Print the listing below only from the line that has "All buildings are outlined." through the line that has "[(143,96),(113,97),(113,86),(96,86),(96,119),(143,119),(143,96)]", exactly, and drop any picture.

● Task data
=== Section Start ===

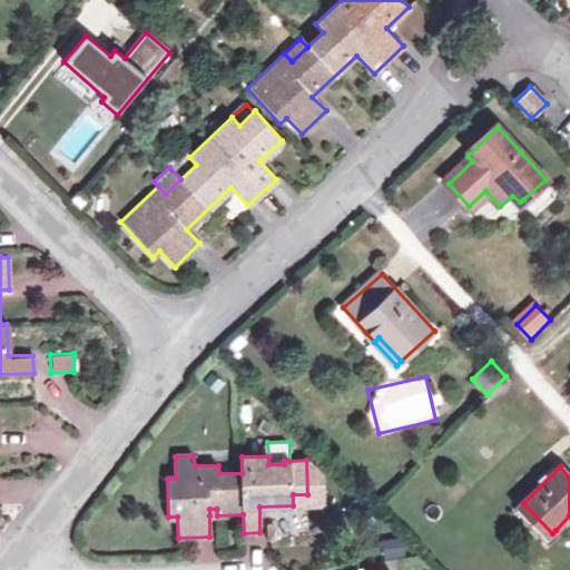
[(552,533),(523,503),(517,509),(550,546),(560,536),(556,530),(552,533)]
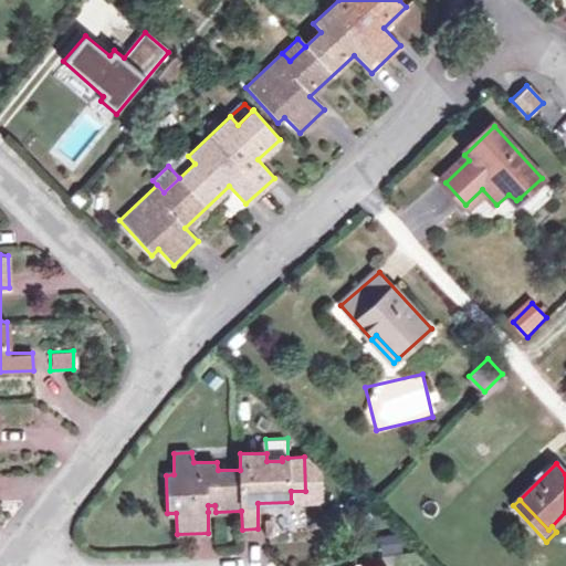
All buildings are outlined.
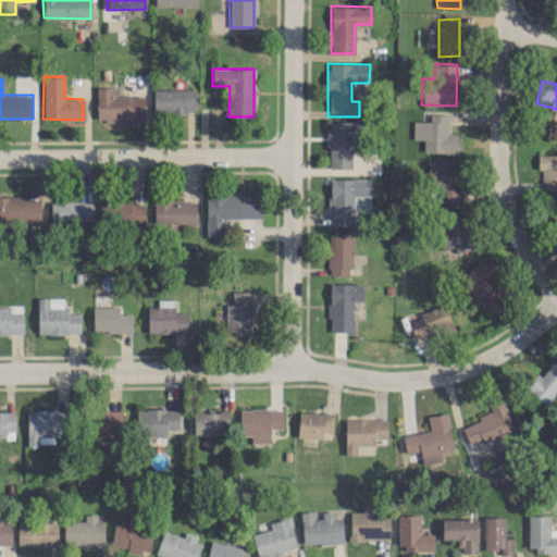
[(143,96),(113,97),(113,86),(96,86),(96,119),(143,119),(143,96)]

=== Section End ===
=== Section Start ===

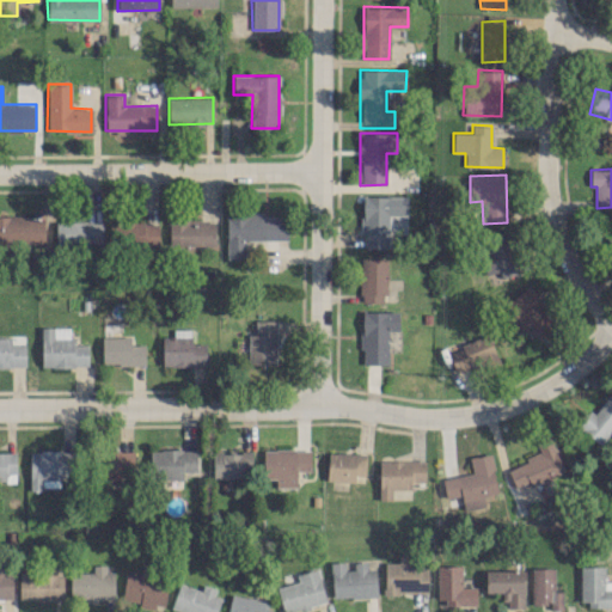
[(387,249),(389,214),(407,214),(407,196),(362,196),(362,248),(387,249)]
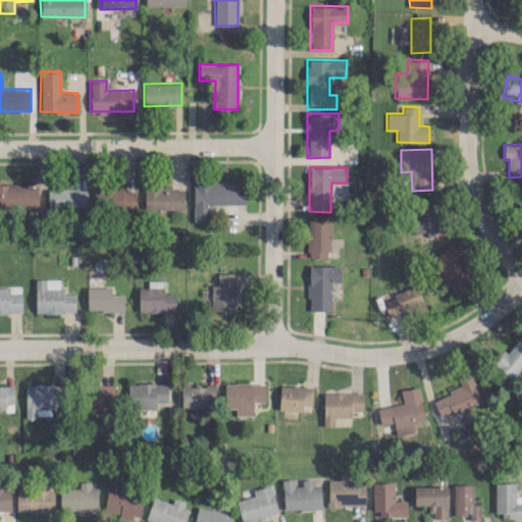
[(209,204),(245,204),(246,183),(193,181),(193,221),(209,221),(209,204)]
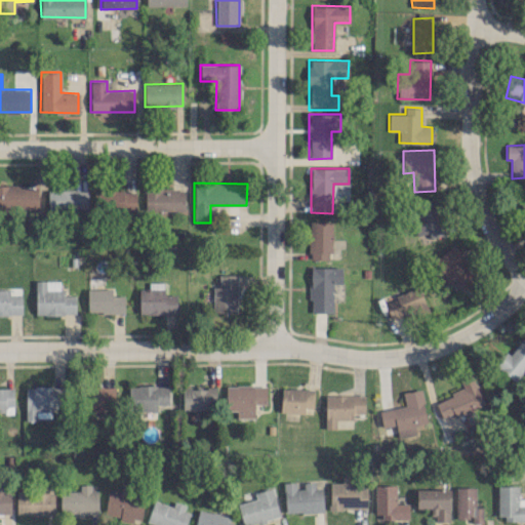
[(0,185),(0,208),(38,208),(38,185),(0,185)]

=== Section End ===

● Task answer
All buildings are outlined.
[(143,96),(113,97),(113,86),(96,86),(96,119),(143,119),(143,96)]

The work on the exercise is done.